--- START ---

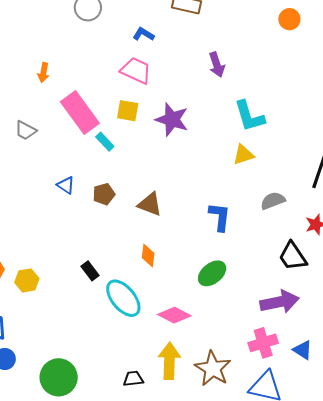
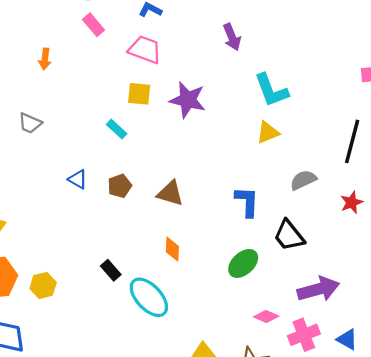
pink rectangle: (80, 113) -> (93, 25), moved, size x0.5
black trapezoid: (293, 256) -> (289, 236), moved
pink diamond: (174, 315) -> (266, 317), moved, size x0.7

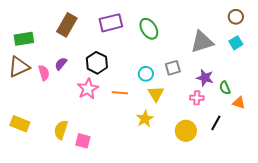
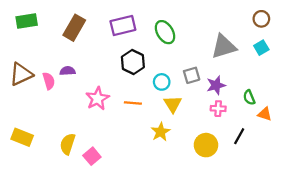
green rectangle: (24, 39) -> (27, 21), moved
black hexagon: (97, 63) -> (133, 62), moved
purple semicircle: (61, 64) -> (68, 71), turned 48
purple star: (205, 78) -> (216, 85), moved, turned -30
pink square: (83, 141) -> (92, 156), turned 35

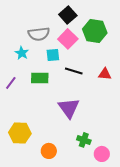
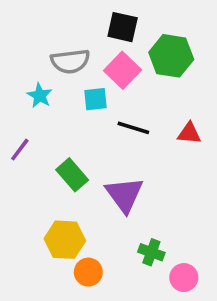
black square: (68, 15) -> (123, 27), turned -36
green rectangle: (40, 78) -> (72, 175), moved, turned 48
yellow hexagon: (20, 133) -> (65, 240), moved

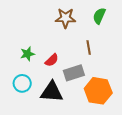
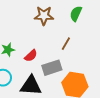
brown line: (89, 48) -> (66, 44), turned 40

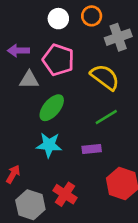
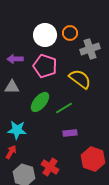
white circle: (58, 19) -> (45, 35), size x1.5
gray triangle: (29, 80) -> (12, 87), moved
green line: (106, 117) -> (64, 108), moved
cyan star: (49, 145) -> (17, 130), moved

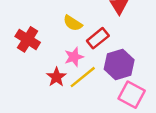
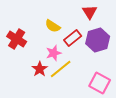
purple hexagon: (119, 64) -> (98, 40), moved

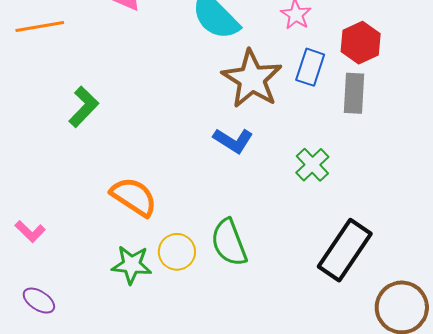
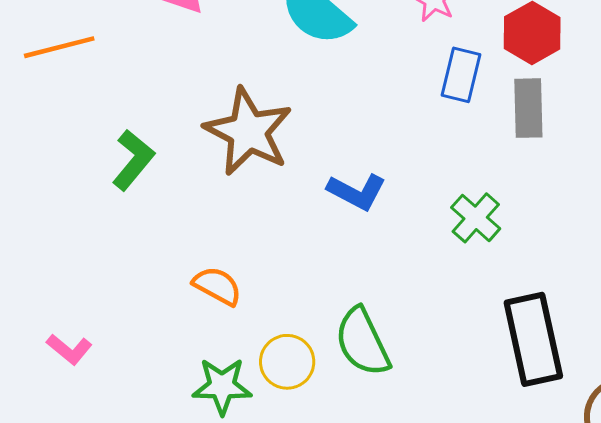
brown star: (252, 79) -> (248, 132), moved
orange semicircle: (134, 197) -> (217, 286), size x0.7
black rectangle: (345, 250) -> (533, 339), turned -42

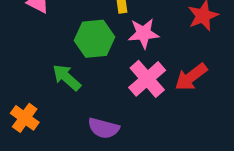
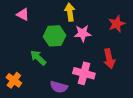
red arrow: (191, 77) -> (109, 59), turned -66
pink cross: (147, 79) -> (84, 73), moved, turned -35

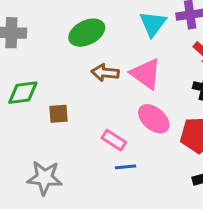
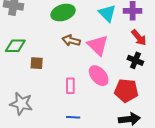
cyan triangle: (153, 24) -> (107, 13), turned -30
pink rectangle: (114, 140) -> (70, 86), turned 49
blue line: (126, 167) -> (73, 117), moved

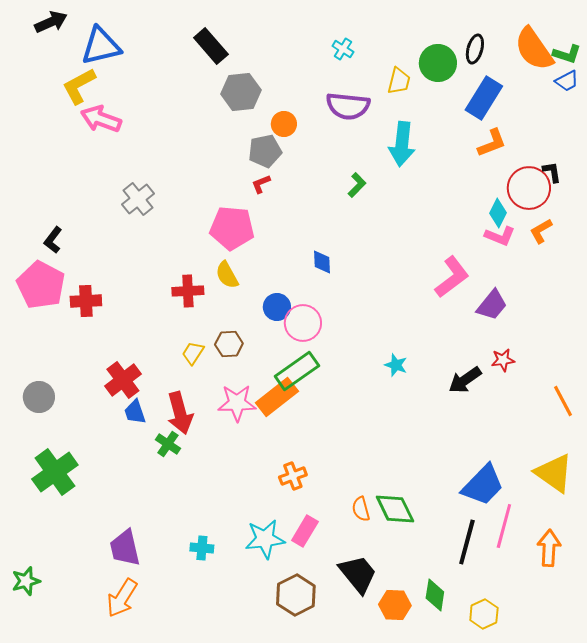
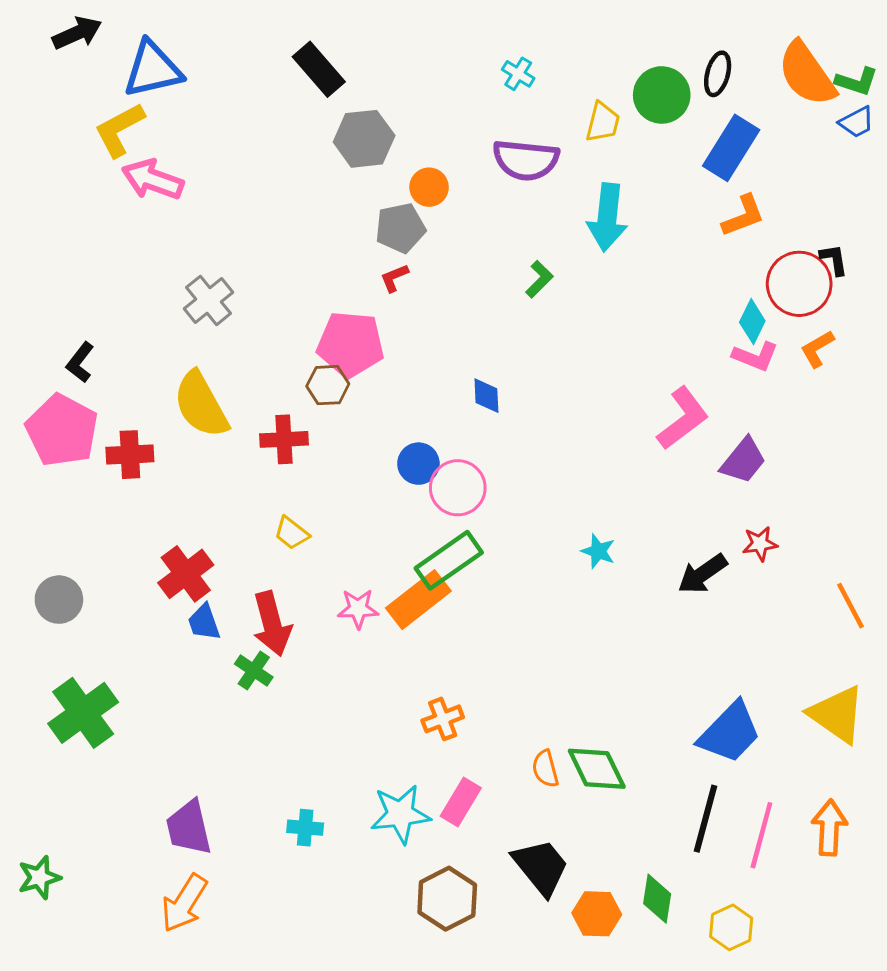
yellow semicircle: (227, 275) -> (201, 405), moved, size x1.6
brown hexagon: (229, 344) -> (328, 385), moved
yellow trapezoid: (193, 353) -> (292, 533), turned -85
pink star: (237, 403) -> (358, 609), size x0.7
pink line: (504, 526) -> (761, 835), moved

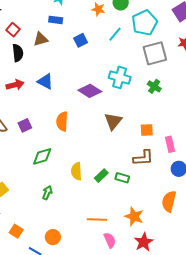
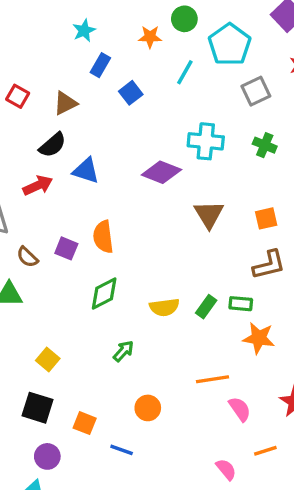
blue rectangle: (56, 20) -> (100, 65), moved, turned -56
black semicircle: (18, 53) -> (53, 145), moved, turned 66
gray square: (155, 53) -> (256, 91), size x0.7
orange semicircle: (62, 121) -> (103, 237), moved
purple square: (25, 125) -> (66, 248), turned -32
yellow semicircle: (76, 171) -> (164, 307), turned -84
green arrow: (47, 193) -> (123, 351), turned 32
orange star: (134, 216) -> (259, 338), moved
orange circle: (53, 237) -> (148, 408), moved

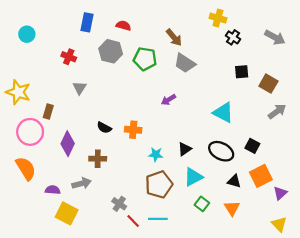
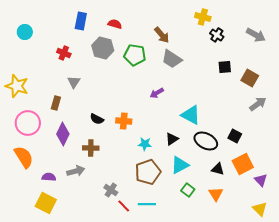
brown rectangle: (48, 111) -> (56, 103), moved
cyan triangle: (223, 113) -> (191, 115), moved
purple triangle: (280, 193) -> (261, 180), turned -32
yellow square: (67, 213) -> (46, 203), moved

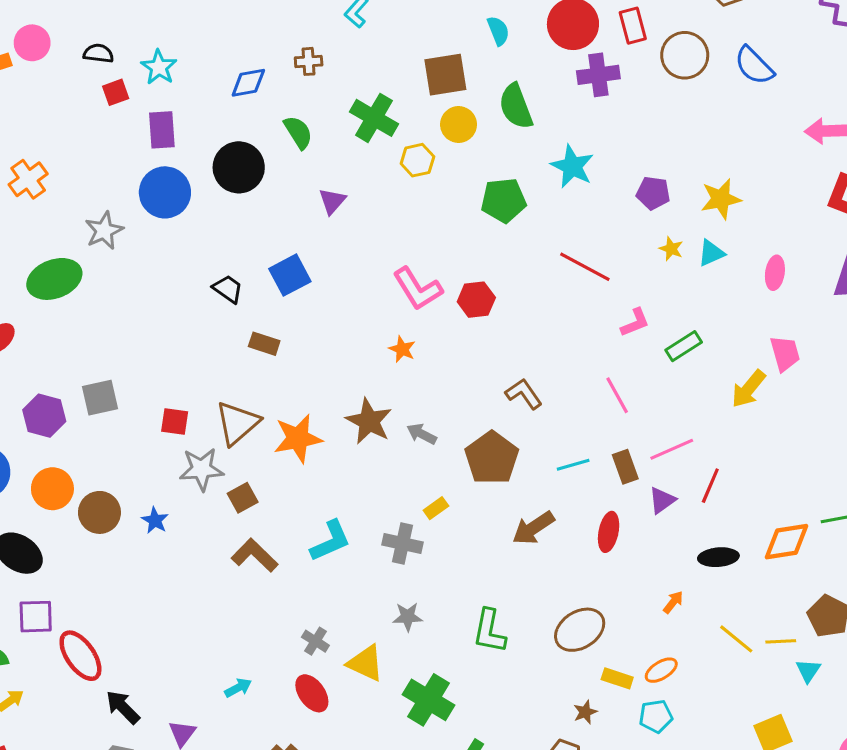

--- END ---

ASSIGNMENT:
Take the material above and output only the lines from the one that contains "gray square: (155, 53)" through the one that contains "brown rectangle: (48, 111)", ends included and images left out.

EXPECTED ANSWER:
gray square: (155, 53) -> (256, 91), size x0.7
orange semicircle: (62, 121) -> (103, 237), moved
purple square: (25, 125) -> (66, 248), turned -32
yellow semicircle: (76, 171) -> (164, 307), turned -84
green arrow: (47, 193) -> (123, 351), turned 32
orange star: (134, 216) -> (259, 338), moved
orange circle: (53, 237) -> (148, 408), moved

brown rectangle: (48, 111) -> (56, 103), moved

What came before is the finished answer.